## Work task
Write down every entry below once more, exactly.

## Data supplied
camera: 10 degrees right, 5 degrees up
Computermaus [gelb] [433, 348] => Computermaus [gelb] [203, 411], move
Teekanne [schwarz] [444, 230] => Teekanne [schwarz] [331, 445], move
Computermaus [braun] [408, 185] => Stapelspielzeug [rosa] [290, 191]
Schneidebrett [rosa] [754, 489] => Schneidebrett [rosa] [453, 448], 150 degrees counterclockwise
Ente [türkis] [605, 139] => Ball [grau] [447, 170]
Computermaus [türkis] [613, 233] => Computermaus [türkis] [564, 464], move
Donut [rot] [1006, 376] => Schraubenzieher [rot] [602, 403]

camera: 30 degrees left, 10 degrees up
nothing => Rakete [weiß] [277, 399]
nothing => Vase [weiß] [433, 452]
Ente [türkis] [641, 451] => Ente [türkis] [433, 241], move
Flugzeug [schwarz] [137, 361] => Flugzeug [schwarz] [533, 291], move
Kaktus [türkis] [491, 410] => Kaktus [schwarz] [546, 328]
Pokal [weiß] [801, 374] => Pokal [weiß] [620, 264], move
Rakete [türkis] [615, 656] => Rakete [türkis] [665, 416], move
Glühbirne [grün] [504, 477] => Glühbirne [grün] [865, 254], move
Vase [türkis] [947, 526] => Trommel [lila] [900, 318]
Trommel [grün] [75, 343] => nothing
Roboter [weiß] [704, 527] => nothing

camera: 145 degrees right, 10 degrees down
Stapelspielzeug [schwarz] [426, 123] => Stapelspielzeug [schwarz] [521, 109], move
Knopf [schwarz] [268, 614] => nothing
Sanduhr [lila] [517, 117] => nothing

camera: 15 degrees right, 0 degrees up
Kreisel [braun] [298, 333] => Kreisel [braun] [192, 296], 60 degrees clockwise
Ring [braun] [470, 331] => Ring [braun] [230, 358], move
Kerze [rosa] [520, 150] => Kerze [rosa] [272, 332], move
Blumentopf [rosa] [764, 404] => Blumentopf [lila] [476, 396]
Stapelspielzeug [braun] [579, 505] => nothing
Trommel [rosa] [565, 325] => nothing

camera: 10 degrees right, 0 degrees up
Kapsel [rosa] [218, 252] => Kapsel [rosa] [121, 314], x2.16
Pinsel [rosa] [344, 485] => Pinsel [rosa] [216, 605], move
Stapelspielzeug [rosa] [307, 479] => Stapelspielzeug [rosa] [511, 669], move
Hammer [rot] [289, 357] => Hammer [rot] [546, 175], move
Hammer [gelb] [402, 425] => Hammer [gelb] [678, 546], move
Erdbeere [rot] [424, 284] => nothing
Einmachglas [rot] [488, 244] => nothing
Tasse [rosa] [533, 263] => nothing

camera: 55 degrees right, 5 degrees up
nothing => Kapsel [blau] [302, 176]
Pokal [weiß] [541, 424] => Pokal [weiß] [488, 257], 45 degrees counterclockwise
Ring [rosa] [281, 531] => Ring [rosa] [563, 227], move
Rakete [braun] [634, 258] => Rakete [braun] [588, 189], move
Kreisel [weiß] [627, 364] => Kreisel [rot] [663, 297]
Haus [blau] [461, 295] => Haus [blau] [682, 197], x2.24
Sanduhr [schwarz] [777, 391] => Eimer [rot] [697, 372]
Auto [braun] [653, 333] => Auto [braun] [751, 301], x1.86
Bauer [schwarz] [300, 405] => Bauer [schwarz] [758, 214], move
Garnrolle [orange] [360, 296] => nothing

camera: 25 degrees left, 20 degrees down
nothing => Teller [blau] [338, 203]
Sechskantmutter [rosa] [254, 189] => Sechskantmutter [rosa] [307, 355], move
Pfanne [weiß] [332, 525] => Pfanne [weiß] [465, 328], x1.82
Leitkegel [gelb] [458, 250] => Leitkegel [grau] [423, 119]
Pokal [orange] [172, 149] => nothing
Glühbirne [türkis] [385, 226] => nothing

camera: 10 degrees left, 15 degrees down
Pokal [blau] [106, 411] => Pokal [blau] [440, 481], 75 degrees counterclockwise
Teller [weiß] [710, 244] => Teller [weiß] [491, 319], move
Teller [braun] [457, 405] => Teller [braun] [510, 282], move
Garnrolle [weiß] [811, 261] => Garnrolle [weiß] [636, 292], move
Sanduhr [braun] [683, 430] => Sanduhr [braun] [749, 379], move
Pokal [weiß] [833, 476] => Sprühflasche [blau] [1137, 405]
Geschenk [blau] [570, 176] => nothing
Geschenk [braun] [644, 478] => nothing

## Solution to this problem
camera: 10 degrees right, 5 degrees up
Computermaus [gelb] [433, 348] => Computermaus [gelb] [203, 411], move
Teekanne [schwarz] [444, 230] => Teekanne [schwarz] [331, 445], move
Computermaus [braun] [408, 185] => Stapelspielzeug [rosa] [290, 191]
Schneidebrett [rosa] [754, 489] => Schneidebrett [rosa] [453, 448], 150 degrees counterclockwise
Ente [türkis] [605, 139] => Ball [grau] [447, 170]
Computermaus [türkis] [613, 233] => Computermaus [türkis] [564, 464], move
Donut [rot] [1006, 376] => Schraubenzieher [rot] [602, 403]

camera: 30 degrees left, 10 degrees up
nothing => Rakete [weiß] [277, 399]
nothing => Vase [weiß] [433, 452]
Ente [türkis] [641, 451] => Ente [türkis] [433, 241], move
Flugzeug [schwarz] [137, 361] => Flugzeug [schwarz] [533, 291], move
Kaktus [türkis] [491, 410] => Kaktus [schwarz] [546, 328]
Pokal [weiß] [801, 374] => Pokal [weiß] [620, 264], move
Rakete [türkis] [615, 656] => Rakete [türkis] [665, 416], move
Glühbirne [grün] [504, 477] => Glühbirne [grün] [865, 254], move
Vase [türkis] [947, 526] => Trommel [lila] [900, 318]
Trommel [grün] [75, 343] => nothing
Roboter [weiß] [704, 527] => nothing

camera: 145 degrees right, 10 degrees down
Stapelspielzeug [schwarz] [426, 123] => Stapelspielzeug [schwarz] [521, 109], move
Knopf [schwarz] [268, 614] => nothing
Sanduhr [lila] [517, 117] => nothing

camera: 15 degrees right, 0 degrees up
Kreisel [braun] [298, 333] => Kreisel [braun] [192, 296], 60 degrees clockwise
Ring [braun] [470, 331] => Ring [braun] [230, 358], move
Kerze [rosa] [520, 150] => Kerze [rosa] [272, 332], move
Blumentopf [rosa] [764, 404] => Blumentopf [lila] [476, 396]
Stapelspielzeug [braun] [579, 505] => nothing
Trommel [rosa] [565, 325] => nothing

camera: 10 degrees right, 0 degrees up
Kapsel [rosa] [218, 252] => Kapsel [rosa] [121, 314], x2.16
Pinsel [rosa] [344, 485] => Pinsel [rosa] [216, 605], move
Stapelspielzeug [rosa] [307, 479] => Stapelspielzeug [rosa] [511, 669], move
Hammer [rot] [289, 357] => Hammer [rot] [546, 175], move
Hammer [gelb] [402, 425] => Hammer [gelb] [678, 546], move
Erdbeere [rot] [424, 284] => nothing
Einmachglas [rot] [488, 244] => nothing
Tasse [rosa] [533, 263] => nothing

camera: 55 degrees right, 5 degrees up
nothing => Kapsel [blau] [302, 176]
Pokal [weiß] [541, 424] => Pokal [weiß] [488, 257], 45 degrees counterclockwise
Ring [rosa] [281, 531] => Ring [rosa] [563, 227], move
Rakete [braun] [634, 258] => Rakete [braun] [588, 189], move
Kreisel [weiß] [627, 364] => Kreisel [rot] [663, 297]
Haus [blau] [461, 295] => Haus [blau] [682, 197], x2.24
Sanduhr [schwarz] [777, 391] => Eimer [rot] [697, 372]
Auto [braun] [653, 333] => Auto [braun] [751, 301], x1.86
Bauer [schwarz] [300, 405] => Bauer [schwarz] [758, 214], move
Garnrolle [orange] [360, 296] => nothing

camera: 25 degrees left, 20 degrees down
nothing => Teller [blau] [338, 203]
Sechskantmutter [rosa] [254, 189] => Sechskantmutter [rosa] [307, 355], move
Pfanne [weiß] [332, 525] => Pfanne [weiß] [465, 328], x1.82
Leitkegel [gelb] [458, 250] => Leitkegel [grau] [423, 119]
Pokal [orange] [172, 149] => nothing
Glühbirne [türkis] [385, 226] => nothing

camera: 10 degrees left, 15 degrees down
Pokal [blau] [106, 411] => Pokal [blau] [440, 481], 75 degrees counterclockwise
Teller [weiß] [710, 244] => Teller [weiß] [491, 319], move
Teller [braun] [457, 405] => Teller [braun] [510, 282], move
Garnrolle [weiß] [811, 261] => Garnrolle [weiß] [636, 292], move
Sanduhr [braun] [683, 430] => Sanduhr [braun] [749, 379], move
Pokal [weiß] [833, 476] => Sprühflasche [blau] [1137, 405]
Geschenk [blau] [570, 176] => nothing
Geschenk [braun] [644, 478] => nothing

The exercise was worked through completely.